◆ **Instructions to follow**
Below are entries. Reproduce exactly the lines between the line holding "shelving: (188, 581) -> (834, 61), moved" and the line holding "pallet: (839, 1326) -> (272, 601), turned 90", inclusive, and only those.

◆ **Data section**
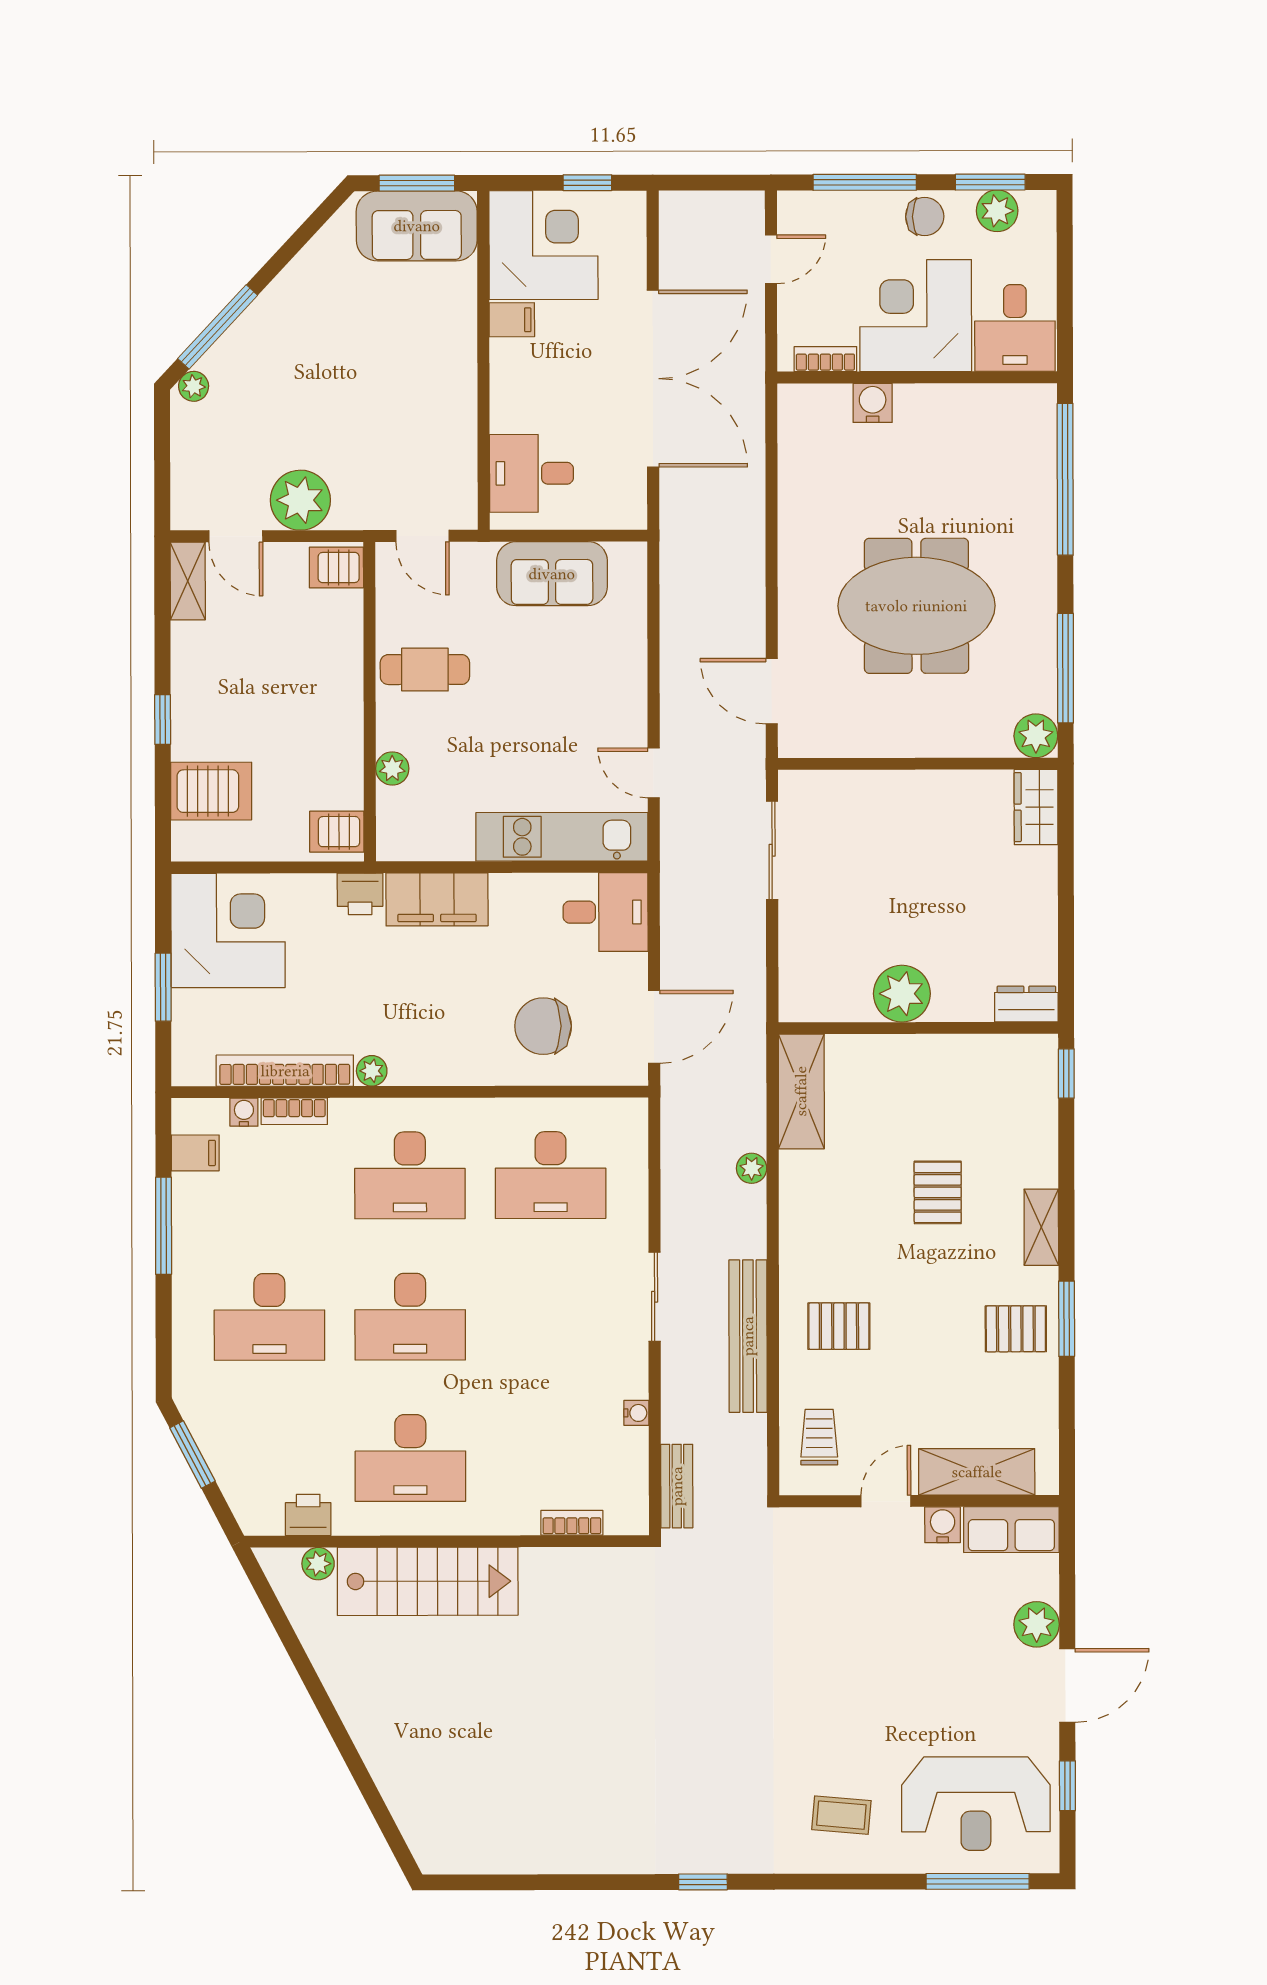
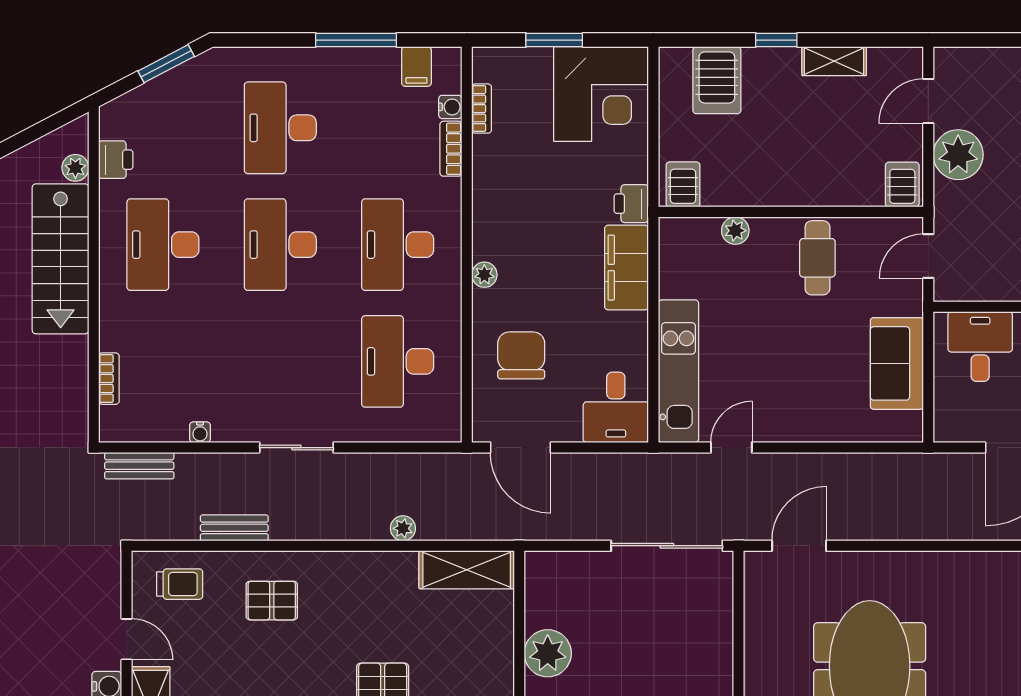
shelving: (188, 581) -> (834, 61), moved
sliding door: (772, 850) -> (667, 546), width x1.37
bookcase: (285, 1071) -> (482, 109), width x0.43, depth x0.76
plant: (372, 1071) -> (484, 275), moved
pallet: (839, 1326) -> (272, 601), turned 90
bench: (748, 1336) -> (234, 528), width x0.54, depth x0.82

==

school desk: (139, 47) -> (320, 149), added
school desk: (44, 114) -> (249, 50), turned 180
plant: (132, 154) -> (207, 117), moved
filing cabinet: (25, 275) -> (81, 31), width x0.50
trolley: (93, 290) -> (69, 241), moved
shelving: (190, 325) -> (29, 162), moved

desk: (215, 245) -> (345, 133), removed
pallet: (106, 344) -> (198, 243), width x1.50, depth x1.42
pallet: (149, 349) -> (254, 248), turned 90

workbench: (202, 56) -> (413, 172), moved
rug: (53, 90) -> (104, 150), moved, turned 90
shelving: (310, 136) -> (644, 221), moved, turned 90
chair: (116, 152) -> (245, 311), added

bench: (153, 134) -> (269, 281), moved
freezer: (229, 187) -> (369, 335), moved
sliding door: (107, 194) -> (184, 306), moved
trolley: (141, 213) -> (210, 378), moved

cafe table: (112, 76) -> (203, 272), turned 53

◆ **Output for this exercise**
shelving: (188, 581) -> (834, 61), moved
sliding door: (772, 850) -> (667, 546), width x1.37
bookcase: (285, 1071) -> (482, 109), width x0.43, depth x0.76
plant: (372, 1071) -> (484, 275), moved
pallet: (839, 1326) -> (272, 601), turned 90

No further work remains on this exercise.